Change detection data:

= = = = =

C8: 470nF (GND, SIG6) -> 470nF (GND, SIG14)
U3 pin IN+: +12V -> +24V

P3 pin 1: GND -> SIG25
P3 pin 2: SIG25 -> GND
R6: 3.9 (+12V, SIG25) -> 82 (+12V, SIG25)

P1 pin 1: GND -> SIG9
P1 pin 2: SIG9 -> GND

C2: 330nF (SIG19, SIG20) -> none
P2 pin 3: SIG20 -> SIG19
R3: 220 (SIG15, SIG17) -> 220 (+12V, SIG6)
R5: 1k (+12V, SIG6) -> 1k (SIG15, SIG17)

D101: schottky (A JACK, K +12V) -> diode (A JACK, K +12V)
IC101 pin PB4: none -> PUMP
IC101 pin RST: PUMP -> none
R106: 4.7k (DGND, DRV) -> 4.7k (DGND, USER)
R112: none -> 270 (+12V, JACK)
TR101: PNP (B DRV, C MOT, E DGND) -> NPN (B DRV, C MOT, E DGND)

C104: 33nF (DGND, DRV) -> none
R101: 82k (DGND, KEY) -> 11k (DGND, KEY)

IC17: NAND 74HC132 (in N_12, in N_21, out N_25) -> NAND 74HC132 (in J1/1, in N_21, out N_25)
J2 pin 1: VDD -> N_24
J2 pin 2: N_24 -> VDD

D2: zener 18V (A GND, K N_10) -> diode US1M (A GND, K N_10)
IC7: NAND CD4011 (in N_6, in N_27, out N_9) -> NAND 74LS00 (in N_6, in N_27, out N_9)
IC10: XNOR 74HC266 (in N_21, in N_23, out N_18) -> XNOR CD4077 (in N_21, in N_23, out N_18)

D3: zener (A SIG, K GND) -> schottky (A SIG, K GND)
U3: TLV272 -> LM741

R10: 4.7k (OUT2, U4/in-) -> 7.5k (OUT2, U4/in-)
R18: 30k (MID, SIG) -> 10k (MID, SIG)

= = = = =

**WHAT IS NEEDED**. The expected output is each line of the records above that includes the word "none".

**WRITTEN REPLY**.
C2: 330nF (SIG19, SIG20) -> none
IC101 pin PB4: none -> PUMP
IC101 pin RST: PUMP -> none
R112: none -> 270 (+12V, JACK)
C104: 33nF (DGND, DRV) -> none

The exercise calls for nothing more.